Try it >> Nothing but the lines from the one with "orange cupcake: 1 -> 0" through the end of the material should be retyped, word for word and without pictures.

Entries shown section start

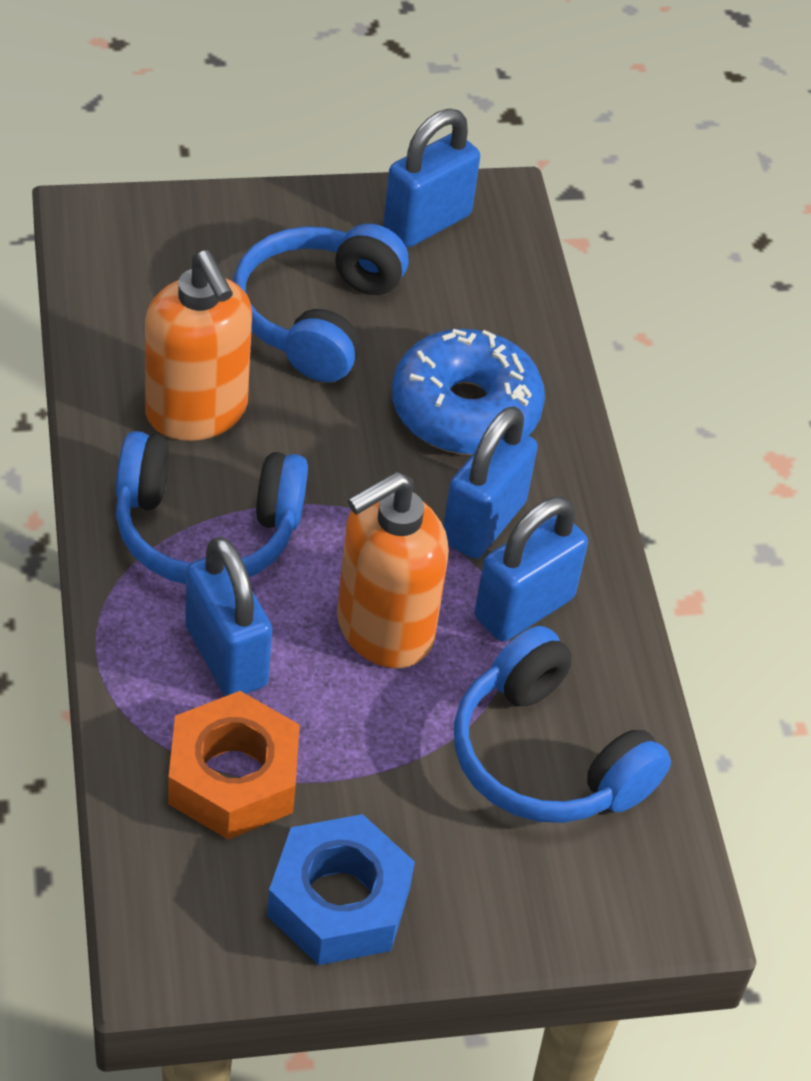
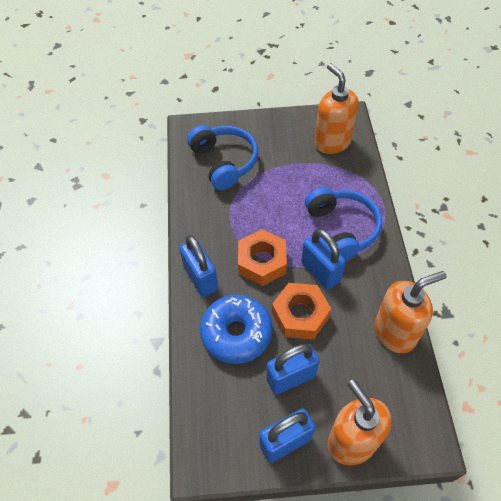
blue headphones: 3 -> 2
blue nut: 1 -> 0
orange nut: 1 -> 2
orange soap dispenser: 2 -> 3

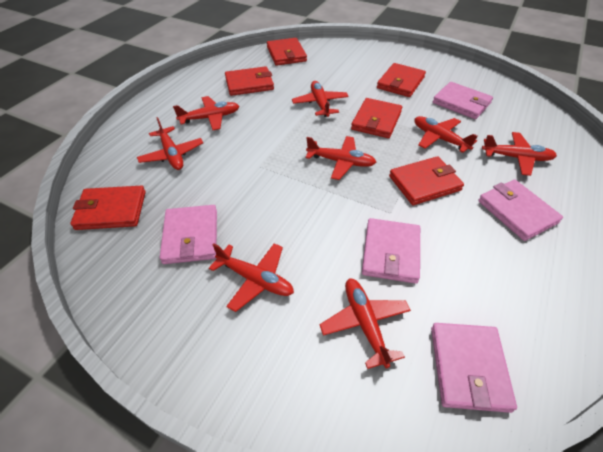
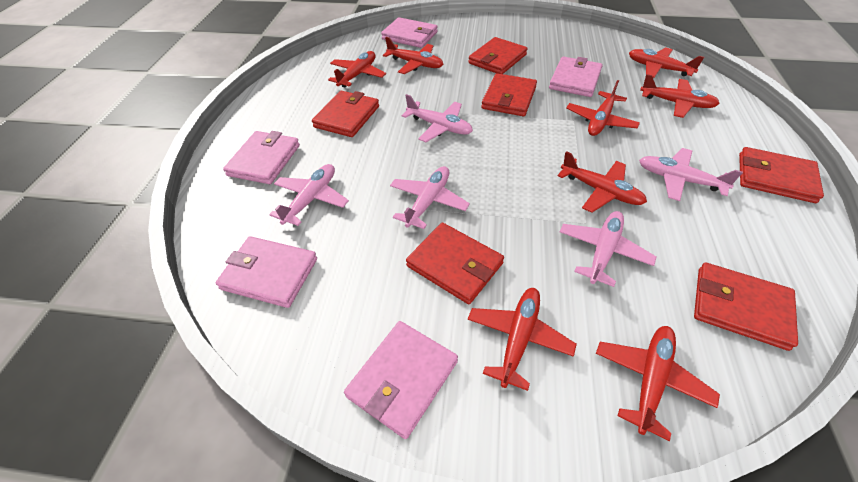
pink plane: 0 -> 5

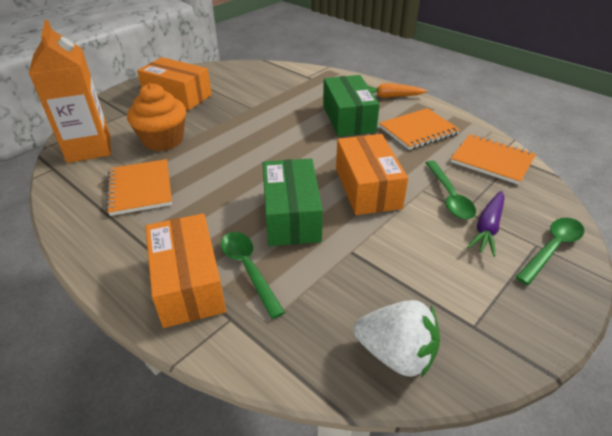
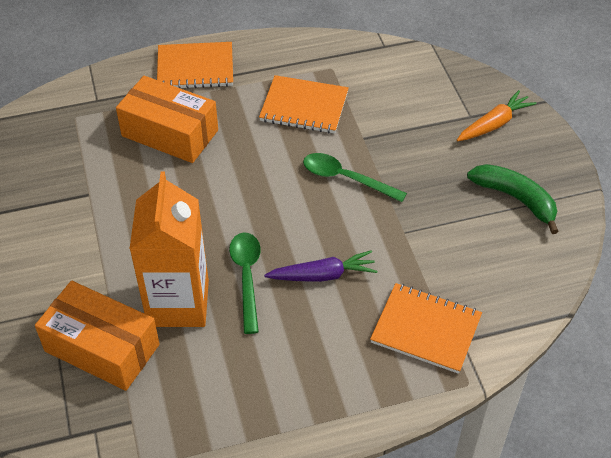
green banana: 0 -> 1
green box: 2 -> 0
green spoon: 3 -> 2
orange box: 3 -> 2
orange cupcake: 1 -> 0
white strawberry: 1 -> 0

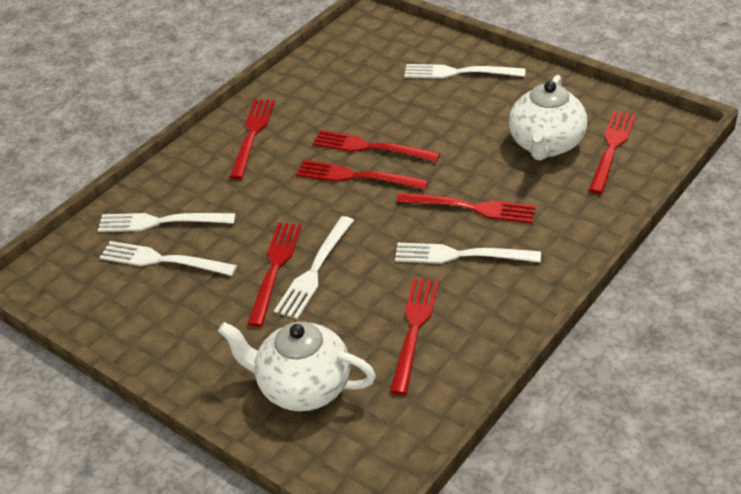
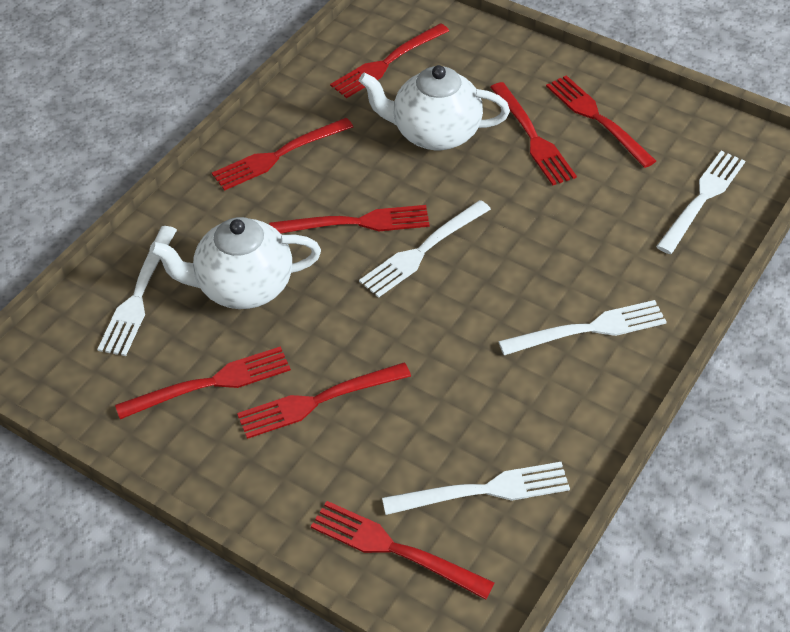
red fork: 7 -> 8

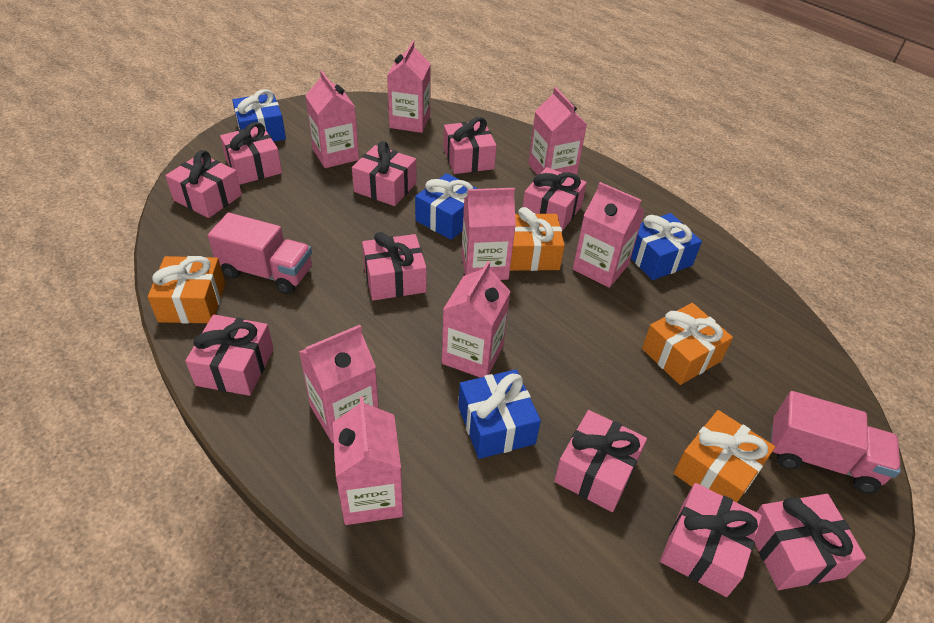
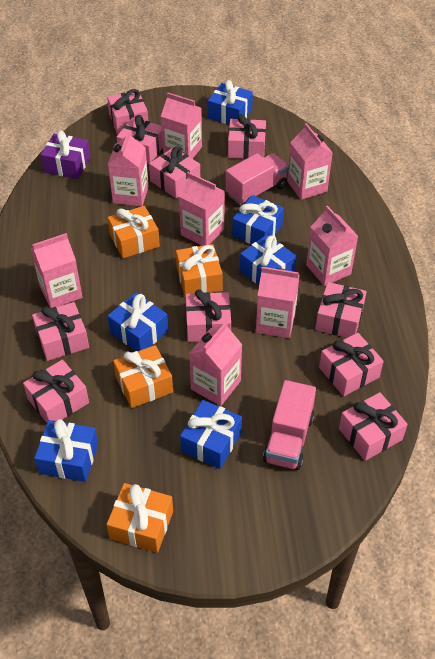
blue gift: 4 -> 6
purple gift: 0 -> 1

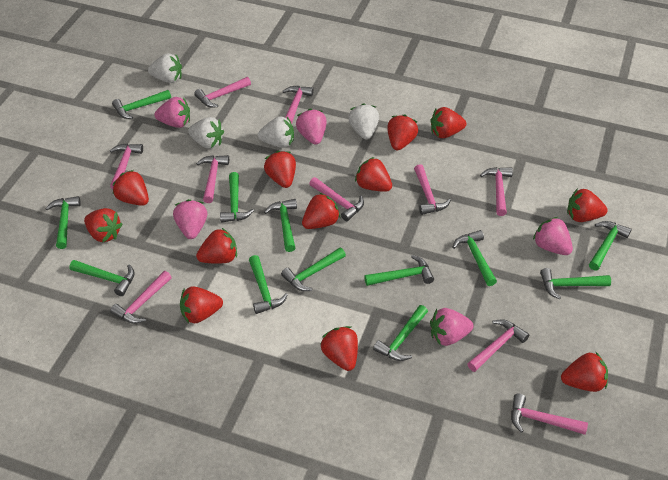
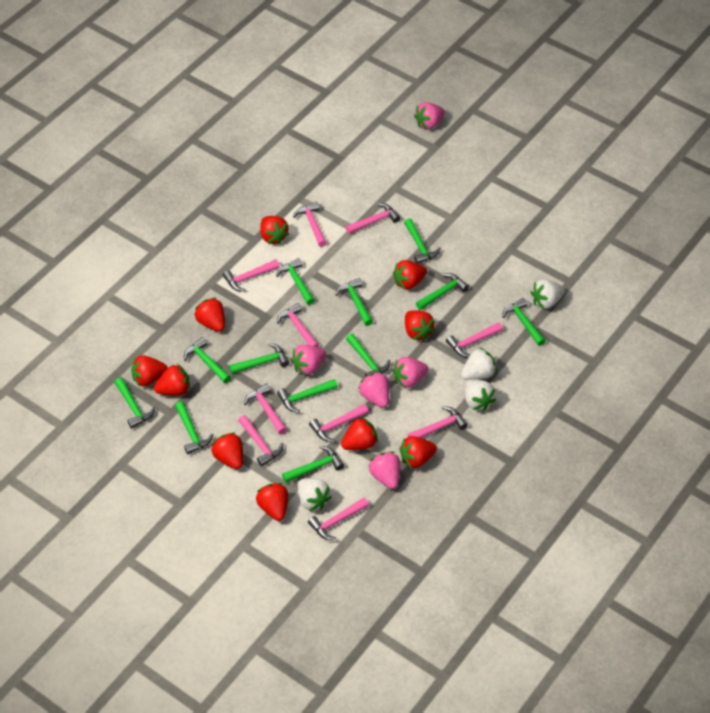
red strawberry: 12 -> 10

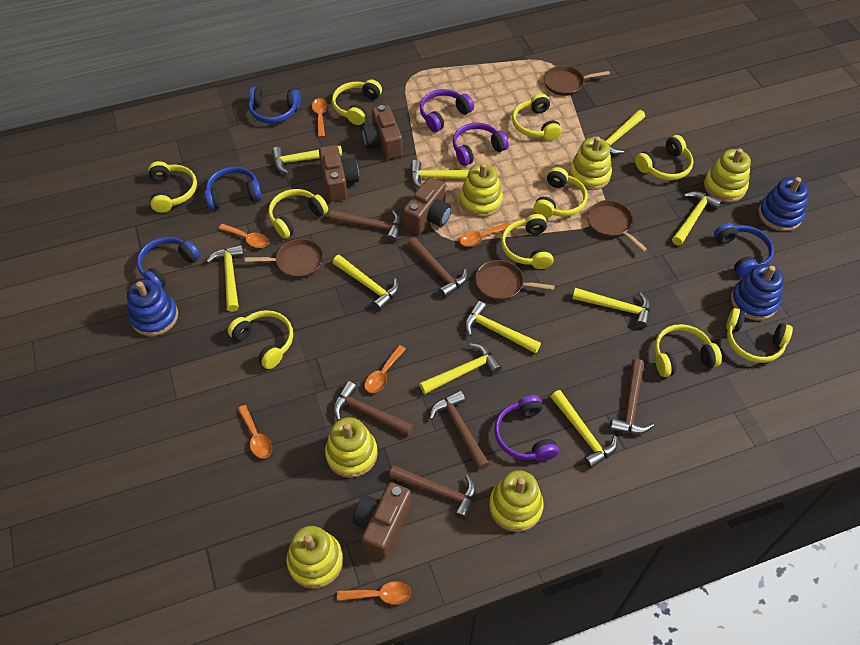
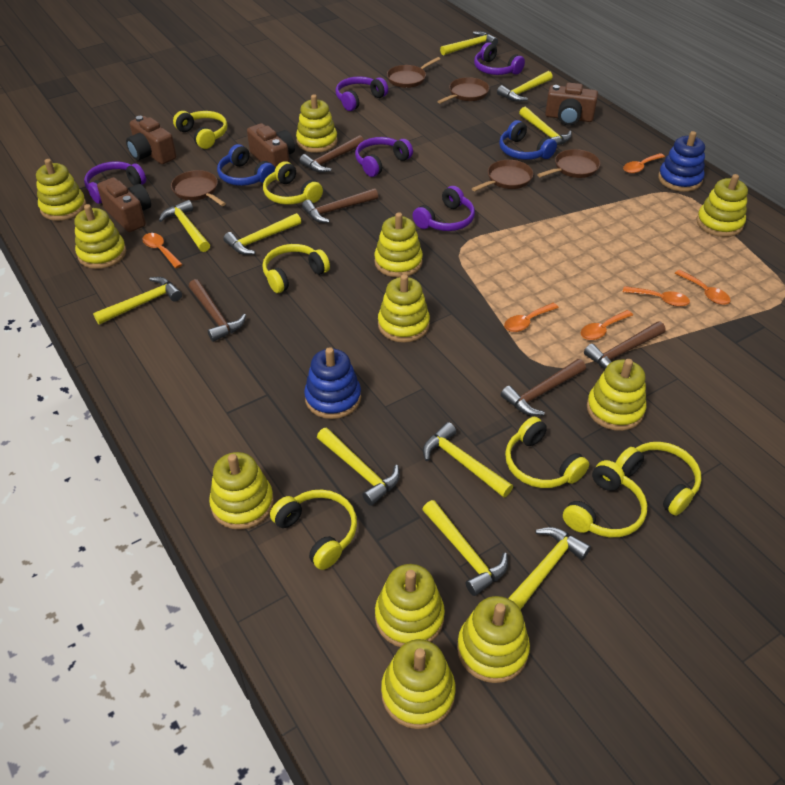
blue headphones: 4 -> 2
blue stacking toy: 3 -> 2
brown hammer: 6 -> 5
brown pan: 4 -> 5
purple headphones: 3 -> 5
yellow headphones: 10 -> 7
yellow stacking toy: 6 -> 11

Entries shown section end

Exercise result >>
orange cupcake: 1 -> 0
white strawberry: 1 -> 0

red fork: 7 -> 8

blue gift: 4 -> 6
purple gift: 0 -> 1

red strawberry: 12 -> 10

blue headphones: 4 -> 2
blue stacking toy: 3 -> 2
brown hammer: 6 -> 5
brown pan: 4 -> 5
purple headphones: 3 -> 5
yellow headphones: 10 -> 7
yellow stacking toy: 6 -> 11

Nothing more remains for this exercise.